Modification records:

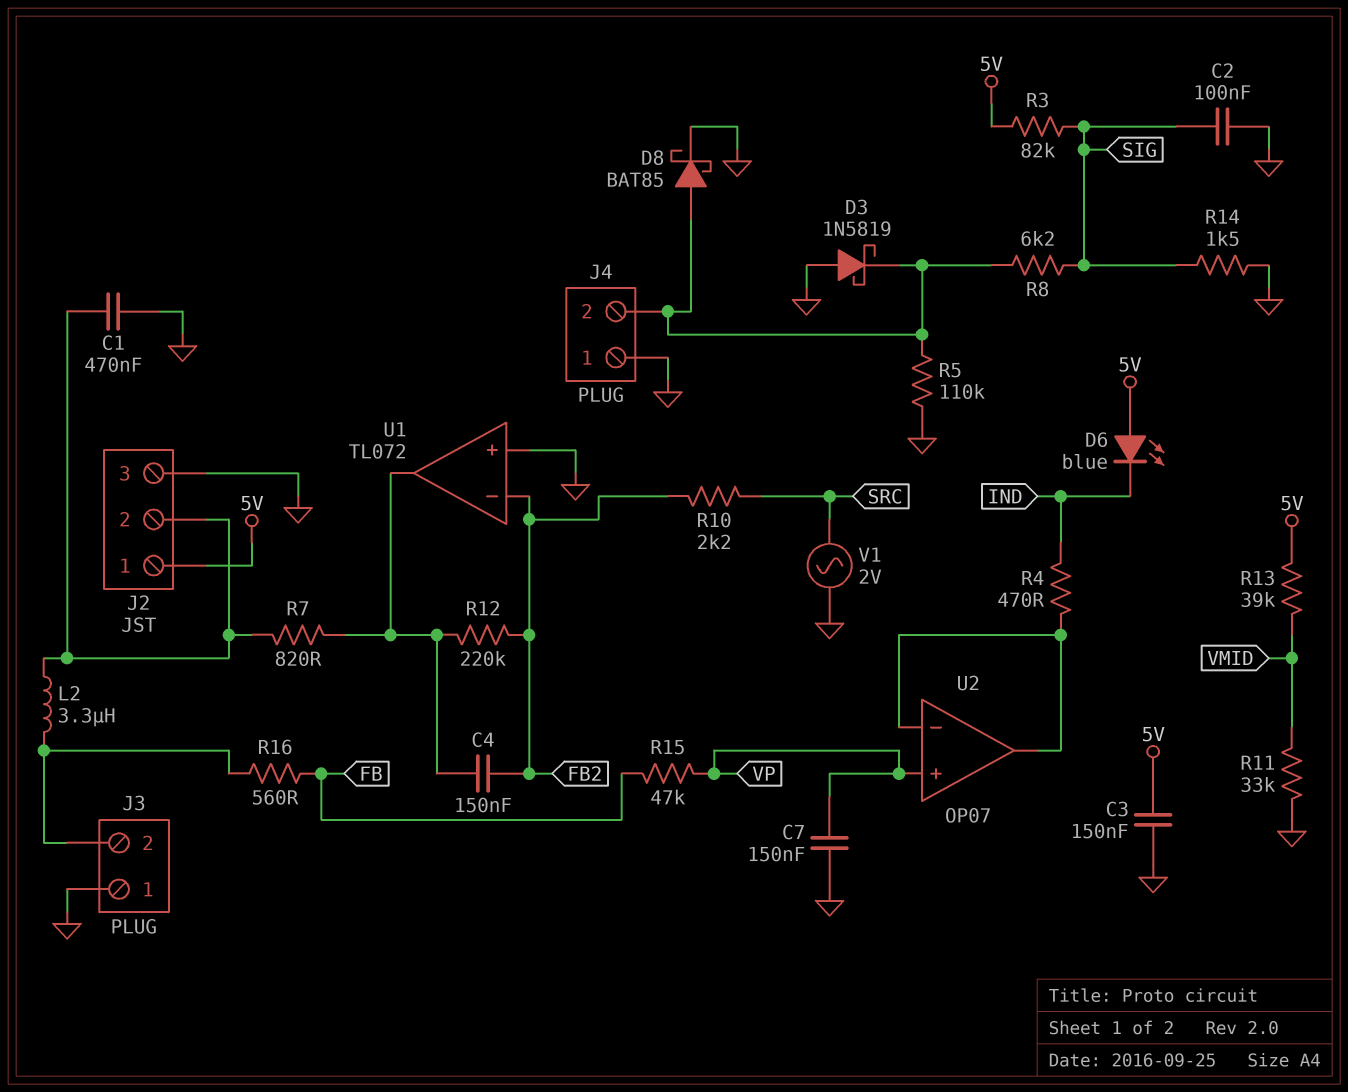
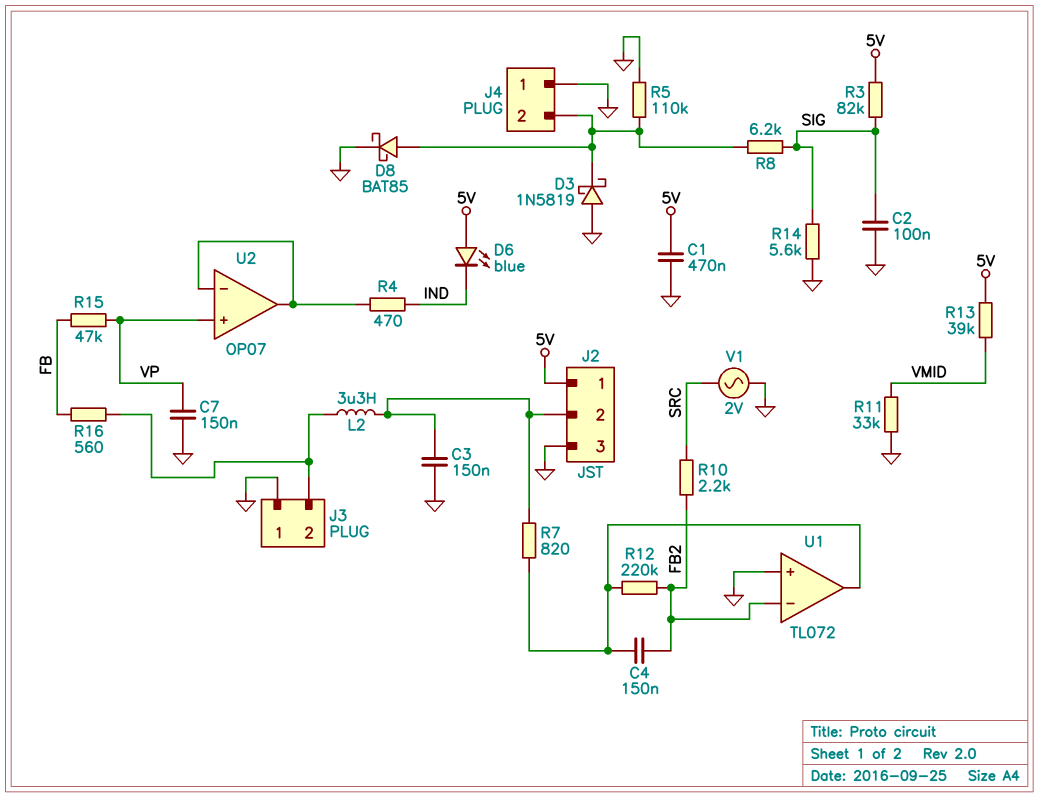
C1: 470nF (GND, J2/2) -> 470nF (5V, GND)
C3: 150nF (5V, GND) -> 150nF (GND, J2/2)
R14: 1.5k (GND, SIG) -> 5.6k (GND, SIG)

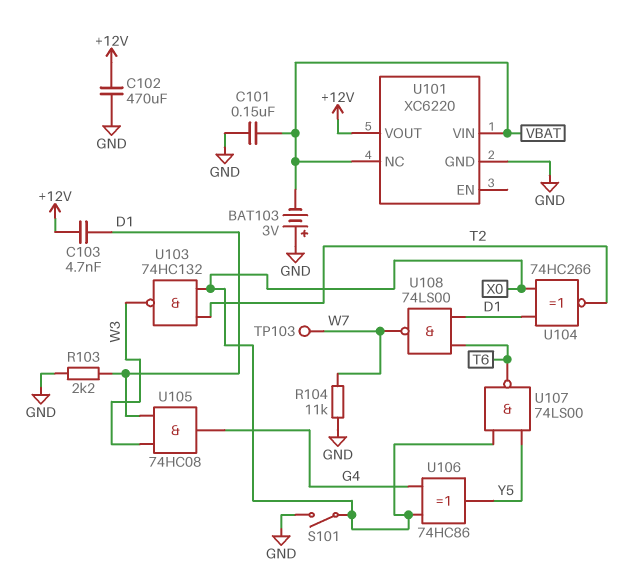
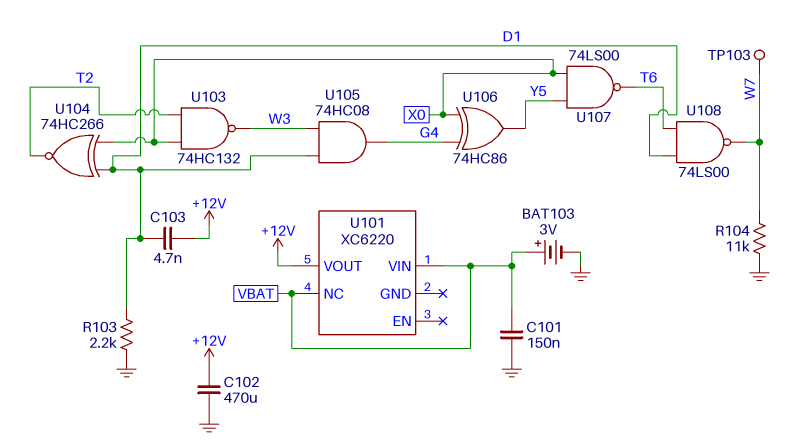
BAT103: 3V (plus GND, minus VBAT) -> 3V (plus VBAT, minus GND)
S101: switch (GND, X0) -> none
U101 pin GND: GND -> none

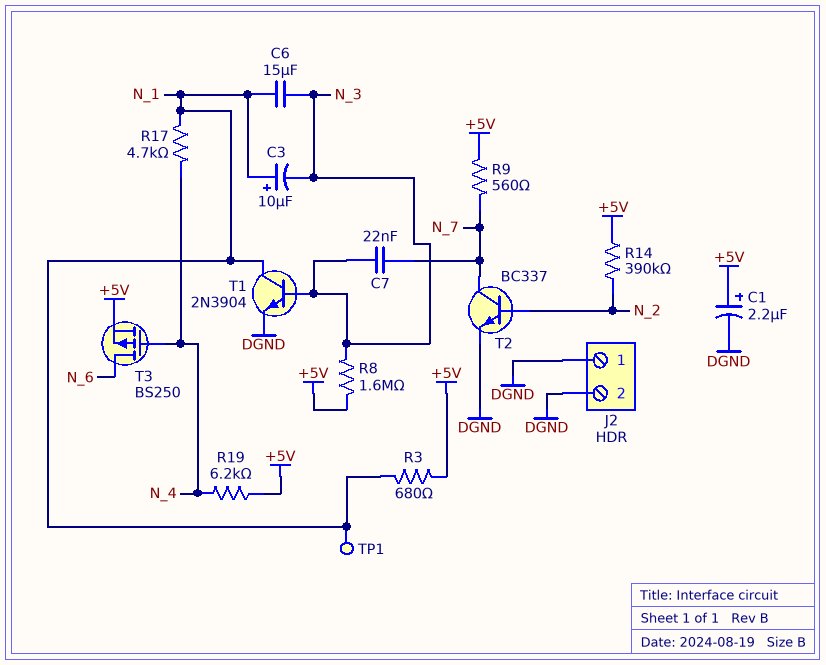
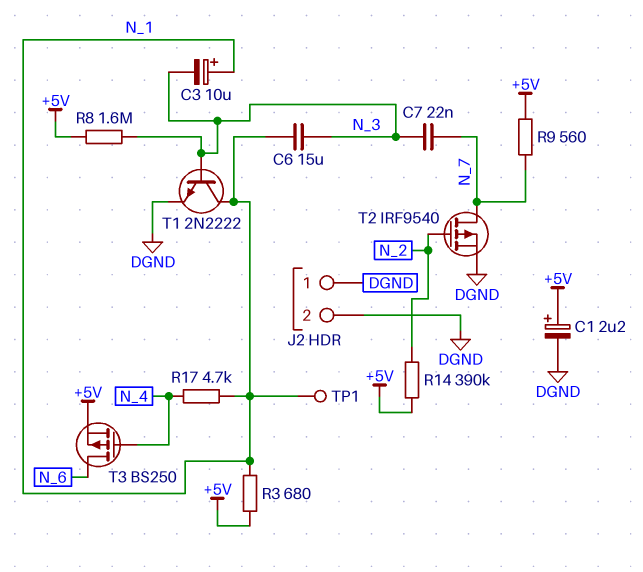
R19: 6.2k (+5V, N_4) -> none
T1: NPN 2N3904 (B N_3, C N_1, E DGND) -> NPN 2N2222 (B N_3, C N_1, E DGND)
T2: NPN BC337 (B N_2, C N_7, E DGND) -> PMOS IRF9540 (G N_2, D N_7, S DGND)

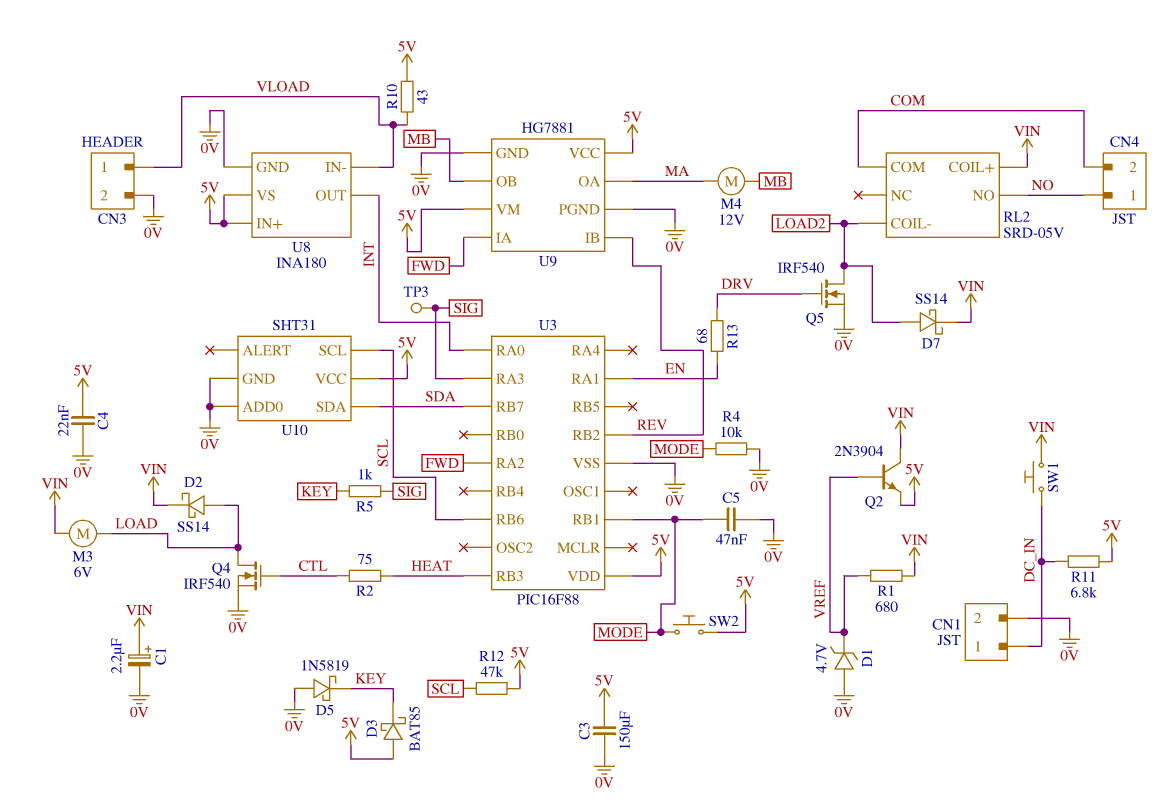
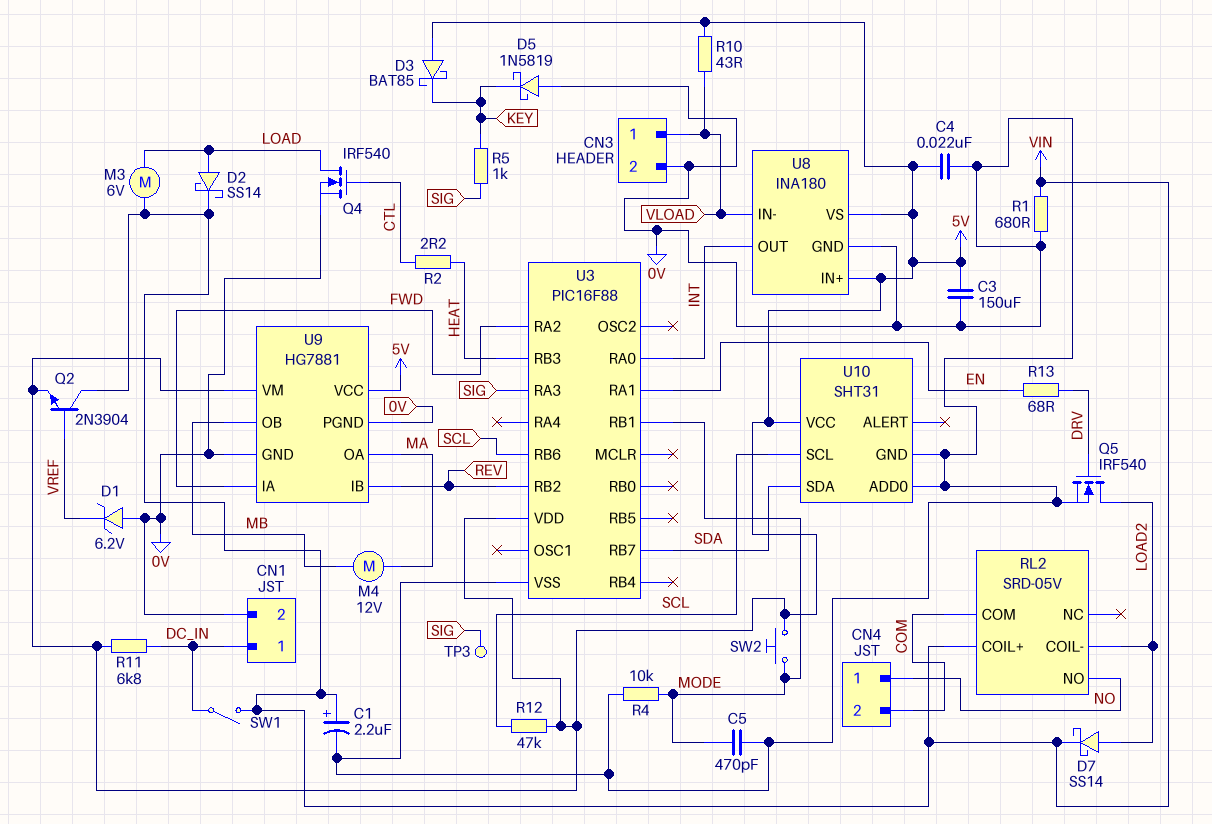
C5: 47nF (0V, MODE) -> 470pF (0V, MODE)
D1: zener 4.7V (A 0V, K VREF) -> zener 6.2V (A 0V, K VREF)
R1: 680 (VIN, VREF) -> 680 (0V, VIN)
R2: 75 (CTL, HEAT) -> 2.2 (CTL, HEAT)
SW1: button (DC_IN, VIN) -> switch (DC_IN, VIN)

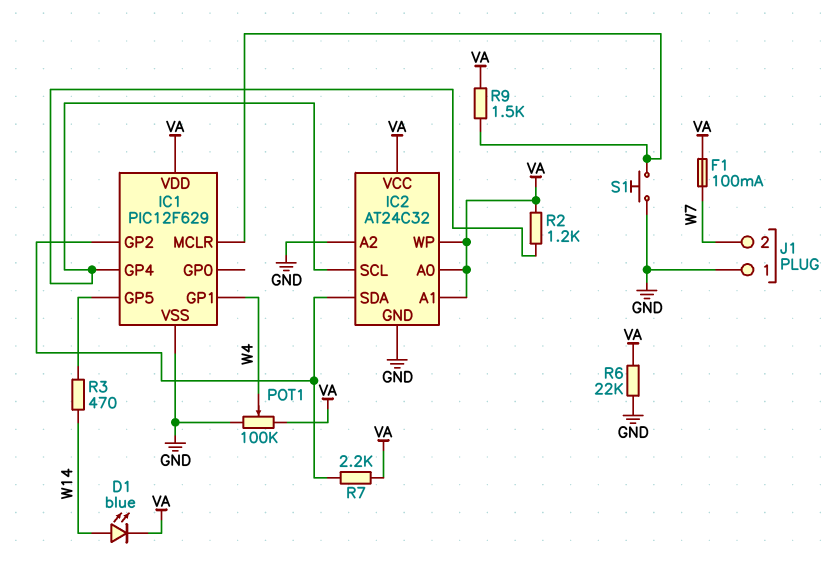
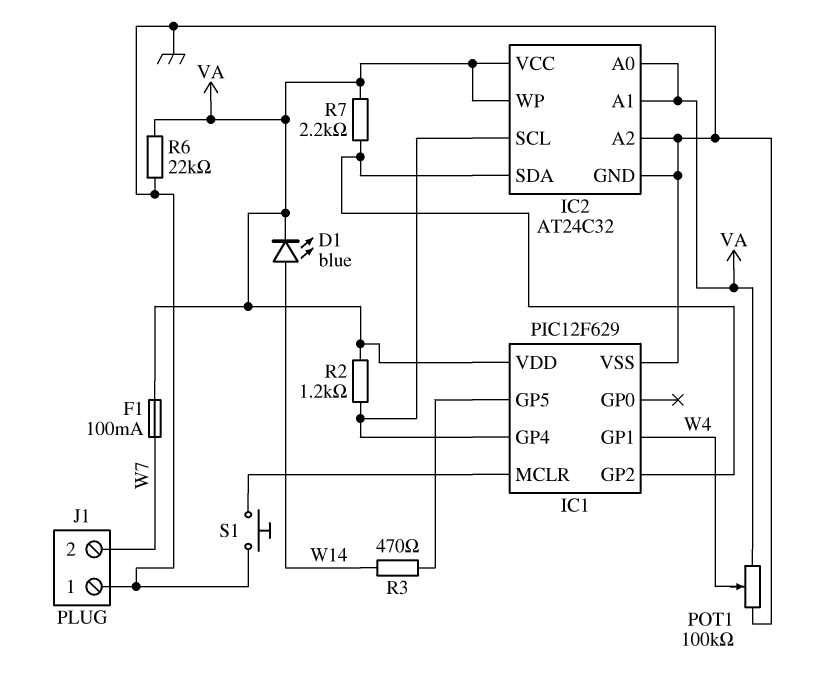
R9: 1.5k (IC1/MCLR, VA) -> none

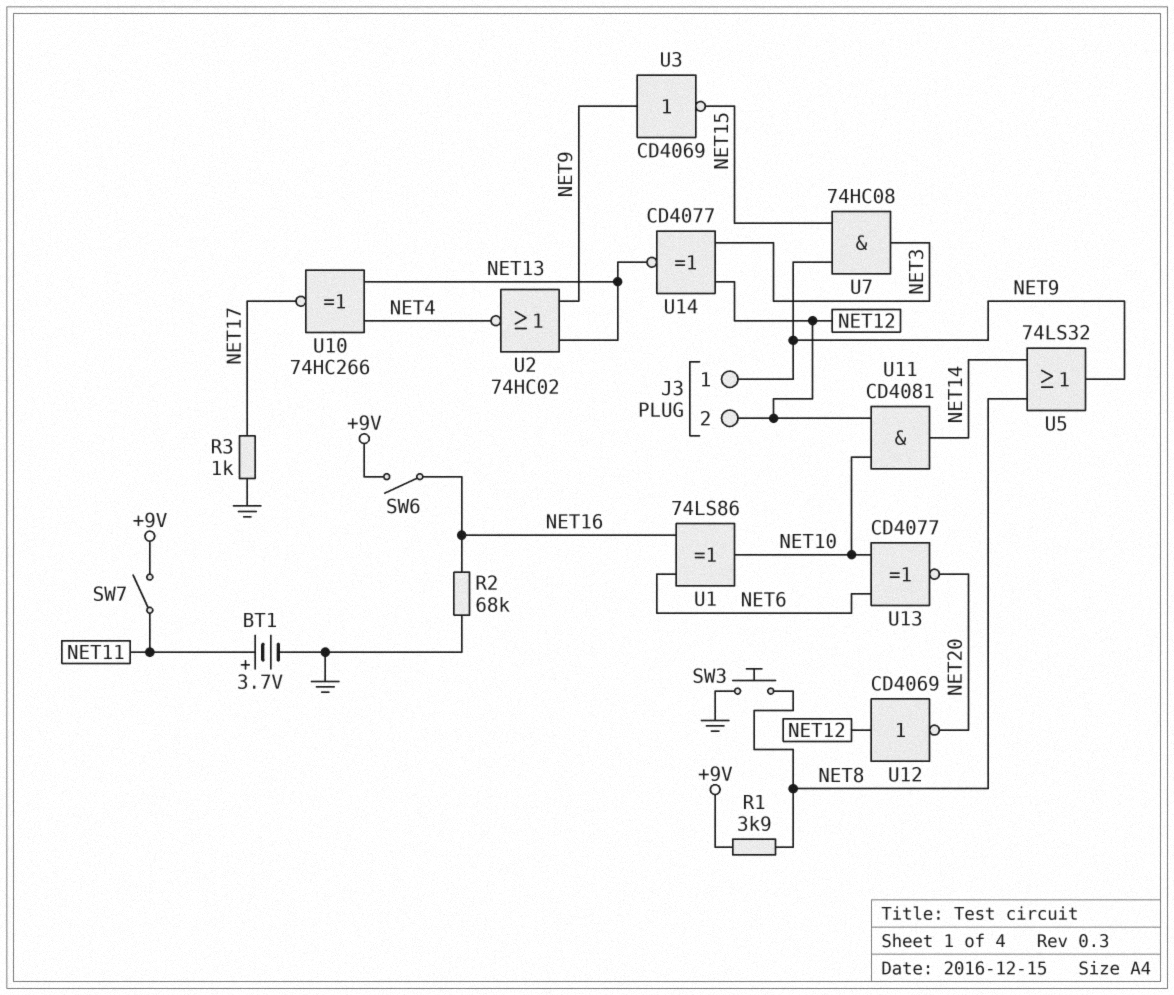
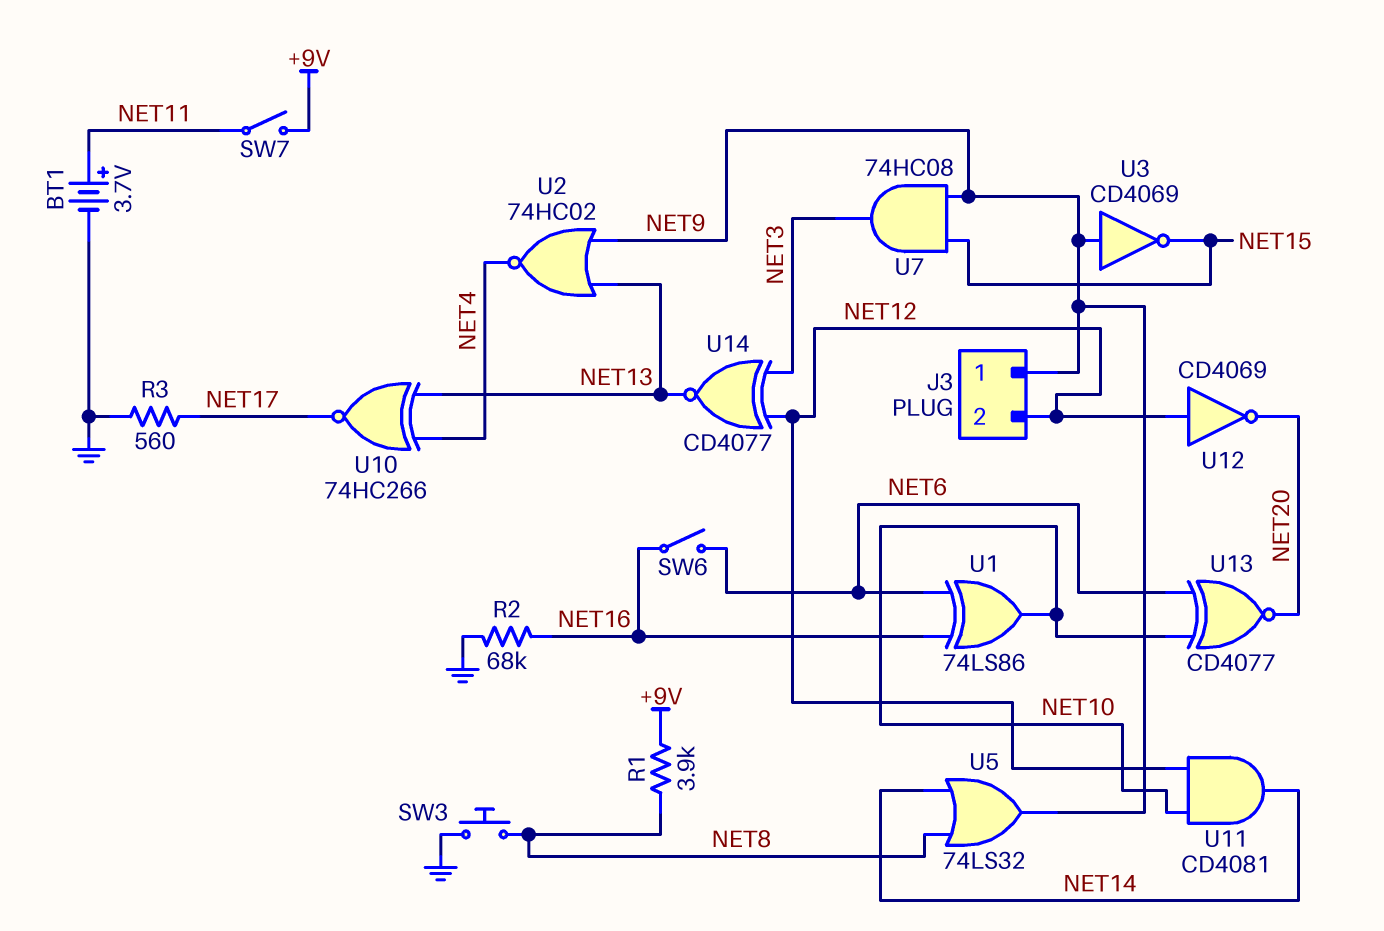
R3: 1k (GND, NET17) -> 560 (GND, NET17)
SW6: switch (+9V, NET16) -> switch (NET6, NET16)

### Task brief
Go through the lines above and copy any that contain "switch".

### Your response
S101: switch (GND, X0) -> none
SW1: button (DC_IN, VIN) -> switch (DC_IN, VIN)
SW6: switch (+9V, NET16) -> switch (NET6, NET16)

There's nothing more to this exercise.